→ **Directions for this task**:
From the line that contains "(432, 356) = (534, 329): orange" to the last line of the records below, copy everything exactly, both ends included.

→ **Raw data**:
# # # # # # #
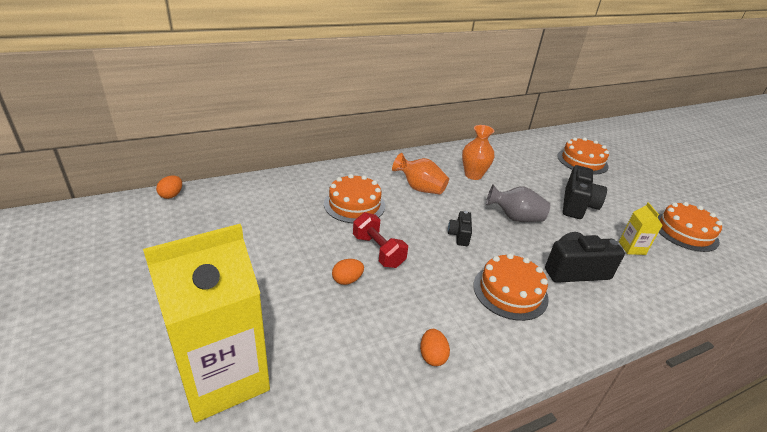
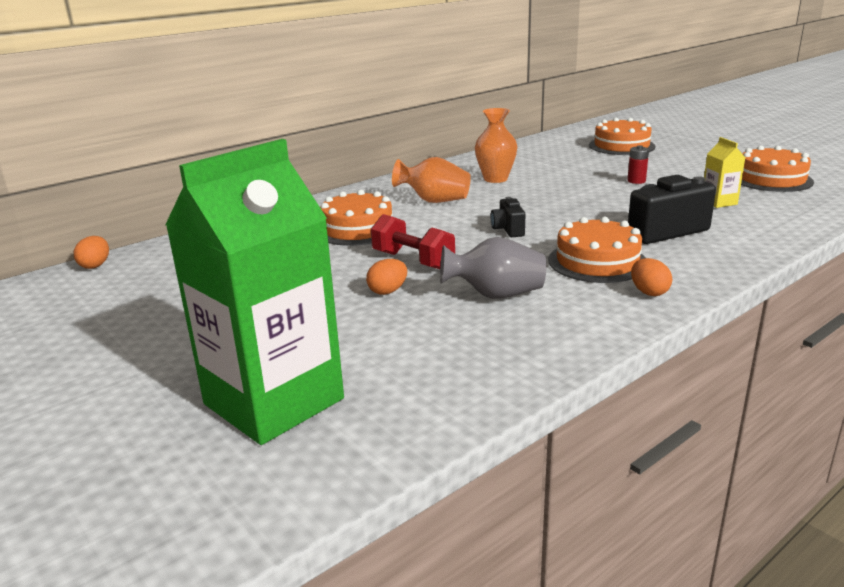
camera: 10 degrees left, 10 degrees down
(223, 377) = (274, 401): yellow carton -> green carton
(432, 356) = (534, 329): orange egg -> orange egg (649, 292)
(515, 218) = (568, 203): grey vase -> grey vase (496, 295)
(577, 205) = (636, 181): black camera -> red battery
# # # # # # #
→ **Task response**:
(432, 356) = (534, 329): orange egg -> orange egg (649, 292)
(515, 218) = (568, 203): grey vase -> grey vase (496, 295)
(577, 205) = (636, 181): black camera -> red battery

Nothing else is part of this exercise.